### Information given

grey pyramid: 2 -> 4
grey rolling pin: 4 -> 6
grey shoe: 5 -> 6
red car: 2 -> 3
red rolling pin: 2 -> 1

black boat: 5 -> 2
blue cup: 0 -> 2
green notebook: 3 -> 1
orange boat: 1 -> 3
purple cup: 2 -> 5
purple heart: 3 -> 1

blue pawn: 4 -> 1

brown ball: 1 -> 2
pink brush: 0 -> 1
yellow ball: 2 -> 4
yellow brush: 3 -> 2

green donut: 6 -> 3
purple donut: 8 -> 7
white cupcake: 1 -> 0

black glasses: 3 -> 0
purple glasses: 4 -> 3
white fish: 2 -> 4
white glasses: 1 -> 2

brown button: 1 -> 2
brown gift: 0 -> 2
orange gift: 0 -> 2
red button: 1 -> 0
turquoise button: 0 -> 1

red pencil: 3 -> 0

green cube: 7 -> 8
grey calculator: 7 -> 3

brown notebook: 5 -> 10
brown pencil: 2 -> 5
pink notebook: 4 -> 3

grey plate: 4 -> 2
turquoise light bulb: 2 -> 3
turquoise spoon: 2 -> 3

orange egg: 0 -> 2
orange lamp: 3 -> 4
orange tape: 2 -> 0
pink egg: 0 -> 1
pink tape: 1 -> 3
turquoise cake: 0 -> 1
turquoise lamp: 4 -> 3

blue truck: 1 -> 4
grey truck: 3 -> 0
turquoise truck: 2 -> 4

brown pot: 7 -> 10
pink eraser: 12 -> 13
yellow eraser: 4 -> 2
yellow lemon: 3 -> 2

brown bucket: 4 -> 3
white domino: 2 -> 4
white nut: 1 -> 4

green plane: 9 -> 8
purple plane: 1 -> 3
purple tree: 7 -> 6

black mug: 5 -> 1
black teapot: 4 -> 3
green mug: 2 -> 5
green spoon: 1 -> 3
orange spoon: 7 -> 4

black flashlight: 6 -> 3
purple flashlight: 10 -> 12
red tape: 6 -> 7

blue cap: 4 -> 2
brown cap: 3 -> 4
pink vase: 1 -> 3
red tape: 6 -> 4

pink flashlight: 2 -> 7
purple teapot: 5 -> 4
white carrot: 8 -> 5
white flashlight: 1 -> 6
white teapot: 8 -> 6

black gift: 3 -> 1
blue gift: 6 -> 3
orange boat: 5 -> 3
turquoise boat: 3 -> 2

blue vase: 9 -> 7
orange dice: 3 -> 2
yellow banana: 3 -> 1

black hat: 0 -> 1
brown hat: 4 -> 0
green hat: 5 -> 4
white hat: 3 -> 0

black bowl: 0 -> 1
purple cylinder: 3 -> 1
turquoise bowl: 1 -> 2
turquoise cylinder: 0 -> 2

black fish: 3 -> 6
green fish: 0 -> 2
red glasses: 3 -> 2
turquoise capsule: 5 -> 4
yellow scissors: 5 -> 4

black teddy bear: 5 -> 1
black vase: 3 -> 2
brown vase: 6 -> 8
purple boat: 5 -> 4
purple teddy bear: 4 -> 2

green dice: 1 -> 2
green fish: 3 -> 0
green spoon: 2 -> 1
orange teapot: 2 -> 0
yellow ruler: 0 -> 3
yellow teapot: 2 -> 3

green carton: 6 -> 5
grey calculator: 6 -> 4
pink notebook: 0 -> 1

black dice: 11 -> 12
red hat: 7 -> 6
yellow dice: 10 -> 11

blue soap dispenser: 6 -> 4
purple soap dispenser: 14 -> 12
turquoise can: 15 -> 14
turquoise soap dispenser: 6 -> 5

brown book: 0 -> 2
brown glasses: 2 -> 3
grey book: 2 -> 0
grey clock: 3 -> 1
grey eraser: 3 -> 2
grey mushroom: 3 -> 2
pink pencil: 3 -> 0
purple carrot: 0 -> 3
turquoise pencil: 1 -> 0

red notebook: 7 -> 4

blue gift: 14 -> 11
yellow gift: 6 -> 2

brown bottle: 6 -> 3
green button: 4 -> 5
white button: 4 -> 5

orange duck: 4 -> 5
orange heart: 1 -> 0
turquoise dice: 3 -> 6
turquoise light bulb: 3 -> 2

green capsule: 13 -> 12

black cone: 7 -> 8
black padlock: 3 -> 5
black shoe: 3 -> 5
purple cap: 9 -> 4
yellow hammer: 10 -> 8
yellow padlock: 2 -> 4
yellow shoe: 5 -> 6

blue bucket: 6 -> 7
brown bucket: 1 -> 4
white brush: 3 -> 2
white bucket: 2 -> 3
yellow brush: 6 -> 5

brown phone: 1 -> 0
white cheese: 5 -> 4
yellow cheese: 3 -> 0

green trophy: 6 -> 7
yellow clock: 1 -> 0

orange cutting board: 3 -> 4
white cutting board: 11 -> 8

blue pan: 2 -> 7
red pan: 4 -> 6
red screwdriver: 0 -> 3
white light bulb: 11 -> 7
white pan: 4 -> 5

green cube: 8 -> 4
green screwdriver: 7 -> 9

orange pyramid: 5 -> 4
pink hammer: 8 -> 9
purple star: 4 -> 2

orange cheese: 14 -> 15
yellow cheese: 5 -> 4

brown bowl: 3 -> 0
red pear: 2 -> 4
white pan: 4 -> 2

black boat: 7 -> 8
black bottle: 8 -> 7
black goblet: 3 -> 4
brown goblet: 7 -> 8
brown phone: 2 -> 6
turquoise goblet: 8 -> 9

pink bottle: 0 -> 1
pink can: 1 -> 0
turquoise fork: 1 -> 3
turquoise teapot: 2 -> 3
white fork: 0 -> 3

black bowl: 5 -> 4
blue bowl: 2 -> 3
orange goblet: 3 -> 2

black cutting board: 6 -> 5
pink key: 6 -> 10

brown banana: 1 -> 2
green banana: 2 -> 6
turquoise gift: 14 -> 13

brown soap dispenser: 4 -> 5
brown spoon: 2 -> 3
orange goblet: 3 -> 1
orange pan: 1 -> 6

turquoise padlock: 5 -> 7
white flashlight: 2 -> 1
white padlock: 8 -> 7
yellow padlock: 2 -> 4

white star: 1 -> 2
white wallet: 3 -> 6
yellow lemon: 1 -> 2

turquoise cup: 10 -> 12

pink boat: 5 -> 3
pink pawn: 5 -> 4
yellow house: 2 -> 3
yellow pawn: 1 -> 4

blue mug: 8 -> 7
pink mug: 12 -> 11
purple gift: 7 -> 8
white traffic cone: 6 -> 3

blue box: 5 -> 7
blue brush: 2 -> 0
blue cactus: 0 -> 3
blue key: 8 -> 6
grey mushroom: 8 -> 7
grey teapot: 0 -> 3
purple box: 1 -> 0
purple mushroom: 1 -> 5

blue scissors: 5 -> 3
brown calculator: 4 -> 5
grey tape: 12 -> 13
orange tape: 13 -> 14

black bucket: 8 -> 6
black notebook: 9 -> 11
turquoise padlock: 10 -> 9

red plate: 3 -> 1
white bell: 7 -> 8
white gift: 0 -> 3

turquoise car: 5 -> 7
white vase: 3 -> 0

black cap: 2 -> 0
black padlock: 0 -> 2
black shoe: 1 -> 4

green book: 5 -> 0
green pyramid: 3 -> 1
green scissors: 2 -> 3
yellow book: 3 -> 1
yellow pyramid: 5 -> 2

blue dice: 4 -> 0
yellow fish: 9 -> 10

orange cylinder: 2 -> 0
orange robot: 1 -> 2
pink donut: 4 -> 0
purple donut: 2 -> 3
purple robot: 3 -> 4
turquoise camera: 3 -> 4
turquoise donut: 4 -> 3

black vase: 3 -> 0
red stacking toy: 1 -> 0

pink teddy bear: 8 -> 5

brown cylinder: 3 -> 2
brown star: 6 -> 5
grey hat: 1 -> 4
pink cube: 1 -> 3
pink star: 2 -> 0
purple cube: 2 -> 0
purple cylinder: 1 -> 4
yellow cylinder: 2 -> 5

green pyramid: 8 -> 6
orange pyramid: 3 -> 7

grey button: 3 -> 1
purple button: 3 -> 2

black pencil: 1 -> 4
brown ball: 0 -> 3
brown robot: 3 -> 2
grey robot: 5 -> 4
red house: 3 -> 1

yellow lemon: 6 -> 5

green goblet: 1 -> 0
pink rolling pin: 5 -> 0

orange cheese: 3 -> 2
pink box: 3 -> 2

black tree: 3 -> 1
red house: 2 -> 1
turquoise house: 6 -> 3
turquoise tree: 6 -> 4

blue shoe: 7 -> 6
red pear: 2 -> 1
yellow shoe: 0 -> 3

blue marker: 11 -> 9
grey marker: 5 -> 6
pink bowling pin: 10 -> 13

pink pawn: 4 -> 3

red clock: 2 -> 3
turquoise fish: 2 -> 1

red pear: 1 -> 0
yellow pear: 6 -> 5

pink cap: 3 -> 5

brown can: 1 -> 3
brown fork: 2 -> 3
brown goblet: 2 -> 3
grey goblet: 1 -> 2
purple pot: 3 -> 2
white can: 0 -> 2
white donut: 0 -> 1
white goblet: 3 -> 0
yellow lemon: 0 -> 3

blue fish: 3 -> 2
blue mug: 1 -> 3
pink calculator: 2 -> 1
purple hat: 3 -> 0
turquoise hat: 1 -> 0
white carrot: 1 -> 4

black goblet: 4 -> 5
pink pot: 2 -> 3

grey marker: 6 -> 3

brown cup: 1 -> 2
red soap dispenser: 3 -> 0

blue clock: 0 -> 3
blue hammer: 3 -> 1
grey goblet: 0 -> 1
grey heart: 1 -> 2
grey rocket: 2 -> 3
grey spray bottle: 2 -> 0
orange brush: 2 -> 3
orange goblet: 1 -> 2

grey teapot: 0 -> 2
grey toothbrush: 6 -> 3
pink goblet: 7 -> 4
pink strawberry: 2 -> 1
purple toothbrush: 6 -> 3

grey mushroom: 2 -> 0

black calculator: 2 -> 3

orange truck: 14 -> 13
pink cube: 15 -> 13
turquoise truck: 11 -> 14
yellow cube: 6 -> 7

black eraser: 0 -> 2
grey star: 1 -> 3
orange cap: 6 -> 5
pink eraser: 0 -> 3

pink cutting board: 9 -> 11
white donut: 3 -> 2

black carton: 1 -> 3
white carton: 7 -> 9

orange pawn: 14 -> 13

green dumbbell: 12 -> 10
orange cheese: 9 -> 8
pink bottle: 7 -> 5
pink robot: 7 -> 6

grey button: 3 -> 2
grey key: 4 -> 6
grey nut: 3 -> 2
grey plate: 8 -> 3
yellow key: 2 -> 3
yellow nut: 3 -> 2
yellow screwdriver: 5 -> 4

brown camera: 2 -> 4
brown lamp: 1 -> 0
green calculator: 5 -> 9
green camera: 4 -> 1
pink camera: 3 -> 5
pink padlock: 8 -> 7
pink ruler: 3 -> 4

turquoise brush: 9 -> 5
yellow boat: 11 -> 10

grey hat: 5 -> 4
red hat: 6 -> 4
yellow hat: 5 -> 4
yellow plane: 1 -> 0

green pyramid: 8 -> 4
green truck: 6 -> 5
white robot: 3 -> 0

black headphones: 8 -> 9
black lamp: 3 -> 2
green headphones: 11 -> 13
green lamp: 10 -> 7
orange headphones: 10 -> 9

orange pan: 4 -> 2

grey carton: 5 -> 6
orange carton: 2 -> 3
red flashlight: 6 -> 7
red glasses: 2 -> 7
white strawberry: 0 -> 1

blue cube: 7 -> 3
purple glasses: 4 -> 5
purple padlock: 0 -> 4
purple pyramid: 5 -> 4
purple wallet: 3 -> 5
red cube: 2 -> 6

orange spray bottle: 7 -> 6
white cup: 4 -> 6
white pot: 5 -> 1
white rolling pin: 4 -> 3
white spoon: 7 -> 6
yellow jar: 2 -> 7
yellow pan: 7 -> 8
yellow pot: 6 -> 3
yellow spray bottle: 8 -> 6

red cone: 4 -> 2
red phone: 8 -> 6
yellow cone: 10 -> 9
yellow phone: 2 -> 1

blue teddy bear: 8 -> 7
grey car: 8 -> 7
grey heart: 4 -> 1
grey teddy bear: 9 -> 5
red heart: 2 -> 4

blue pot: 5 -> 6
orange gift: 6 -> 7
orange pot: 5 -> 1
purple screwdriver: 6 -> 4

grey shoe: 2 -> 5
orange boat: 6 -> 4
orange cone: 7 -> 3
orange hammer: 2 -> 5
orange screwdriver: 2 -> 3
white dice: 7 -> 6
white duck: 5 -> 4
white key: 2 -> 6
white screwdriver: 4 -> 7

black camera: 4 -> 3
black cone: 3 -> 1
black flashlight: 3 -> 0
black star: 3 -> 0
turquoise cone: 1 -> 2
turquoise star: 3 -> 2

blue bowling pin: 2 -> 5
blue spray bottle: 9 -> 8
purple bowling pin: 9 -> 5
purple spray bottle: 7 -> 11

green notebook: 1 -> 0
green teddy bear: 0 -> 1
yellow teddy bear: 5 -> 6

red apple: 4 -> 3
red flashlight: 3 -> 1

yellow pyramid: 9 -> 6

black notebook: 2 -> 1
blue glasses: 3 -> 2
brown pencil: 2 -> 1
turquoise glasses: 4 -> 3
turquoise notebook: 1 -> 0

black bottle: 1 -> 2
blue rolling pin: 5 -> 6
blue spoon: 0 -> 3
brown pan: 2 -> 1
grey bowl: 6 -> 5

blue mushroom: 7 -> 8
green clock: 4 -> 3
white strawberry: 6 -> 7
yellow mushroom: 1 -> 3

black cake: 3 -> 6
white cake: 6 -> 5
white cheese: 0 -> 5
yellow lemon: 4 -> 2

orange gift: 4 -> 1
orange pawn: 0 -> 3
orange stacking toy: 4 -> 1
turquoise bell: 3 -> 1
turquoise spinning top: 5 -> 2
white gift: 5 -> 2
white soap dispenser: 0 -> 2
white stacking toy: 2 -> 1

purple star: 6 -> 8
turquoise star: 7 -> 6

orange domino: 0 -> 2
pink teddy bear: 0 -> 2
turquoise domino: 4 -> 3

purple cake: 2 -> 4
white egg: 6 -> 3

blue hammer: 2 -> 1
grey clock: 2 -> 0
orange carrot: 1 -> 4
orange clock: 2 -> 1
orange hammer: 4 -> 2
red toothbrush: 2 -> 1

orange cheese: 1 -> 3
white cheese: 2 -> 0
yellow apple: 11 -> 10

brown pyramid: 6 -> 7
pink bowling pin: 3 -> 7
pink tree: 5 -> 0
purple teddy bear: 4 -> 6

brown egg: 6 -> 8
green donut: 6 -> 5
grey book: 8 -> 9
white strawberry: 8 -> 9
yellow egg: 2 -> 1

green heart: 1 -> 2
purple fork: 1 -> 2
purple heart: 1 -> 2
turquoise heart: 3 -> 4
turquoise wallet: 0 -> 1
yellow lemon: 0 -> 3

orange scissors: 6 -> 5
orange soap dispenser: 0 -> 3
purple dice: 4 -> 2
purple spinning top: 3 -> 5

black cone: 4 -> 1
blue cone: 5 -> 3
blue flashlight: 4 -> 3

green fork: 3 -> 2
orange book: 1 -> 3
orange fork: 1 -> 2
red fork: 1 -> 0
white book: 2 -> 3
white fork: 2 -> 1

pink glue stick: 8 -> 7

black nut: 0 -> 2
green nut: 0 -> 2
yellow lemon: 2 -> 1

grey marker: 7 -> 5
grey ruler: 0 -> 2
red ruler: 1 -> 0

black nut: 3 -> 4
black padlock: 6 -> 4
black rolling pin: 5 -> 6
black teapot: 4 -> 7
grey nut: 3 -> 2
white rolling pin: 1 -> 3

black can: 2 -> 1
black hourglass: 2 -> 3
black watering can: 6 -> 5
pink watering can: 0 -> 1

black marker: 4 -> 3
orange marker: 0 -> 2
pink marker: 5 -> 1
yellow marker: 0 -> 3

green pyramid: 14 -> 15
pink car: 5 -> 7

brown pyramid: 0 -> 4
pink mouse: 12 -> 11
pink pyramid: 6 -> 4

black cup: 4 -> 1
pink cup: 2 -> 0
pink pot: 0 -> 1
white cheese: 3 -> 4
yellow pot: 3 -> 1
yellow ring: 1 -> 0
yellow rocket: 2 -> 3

######

## [What is expected]
From the data above, output only the lines between the line containing "pink notebook: 4 -> 3" and the line containing "yellow eraser: 4 -> 2", inclusive, exactly as written.

## [Answer to the problem]
pink notebook: 4 -> 3

grey plate: 4 -> 2
turquoise light bulb: 2 -> 3
turquoise spoon: 2 -> 3

orange egg: 0 -> 2
orange lamp: 3 -> 4
orange tape: 2 -> 0
pink egg: 0 -> 1
pink tape: 1 -> 3
turquoise cake: 0 -> 1
turquoise lamp: 4 -> 3

blue truck: 1 -> 4
grey truck: 3 -> 0
turquoise truck: 2 -> 4

brown pot: 7 -> 10
pink eraser: 12 -> 13
yellow eraser: 4 -> 2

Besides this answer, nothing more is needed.